**TASK GOAL:**
In the data below, find the line containing "yellow rectangle: (18, 160)"; transcribe it and each line after it exactly, through the last, skipping pictures.

**RECORD EXTRACTS:**
════════
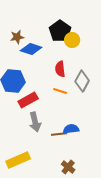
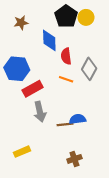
yellow circle: (72, 40) -> (86, 17), moved
blue diamond: (31, 49) -> (49, 40), moved, turned 70
yellow rectangle: (18, 160) -> (22, 152), size x0.7
brown cross: (68, 167) -> (74, 159), turned 32

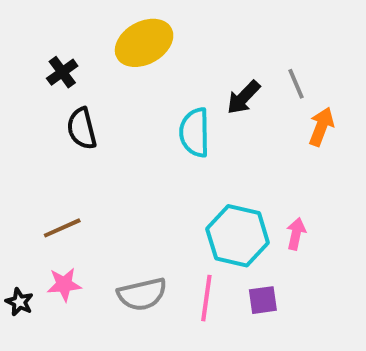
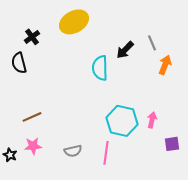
black semicircle: (82, 129) -> (19, 63), moved
gray semicircle: (142, 294) -> (73, 151), size x0.7
purple square: (263, 300) -> (172, 144), moved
════════
**WRITTEN REPLY:**
yellow rectangle: (18, 160) -> (22, 152), size x0.7
brown cross: (68, 167) -> (74, 159), turned 32

black semicircle: (82, 129) -> (19, 63), moved
gray semicircle: (142, 294) -> (73, 151), size x0.7
purple square: (263, 300) -> (172, 144), moved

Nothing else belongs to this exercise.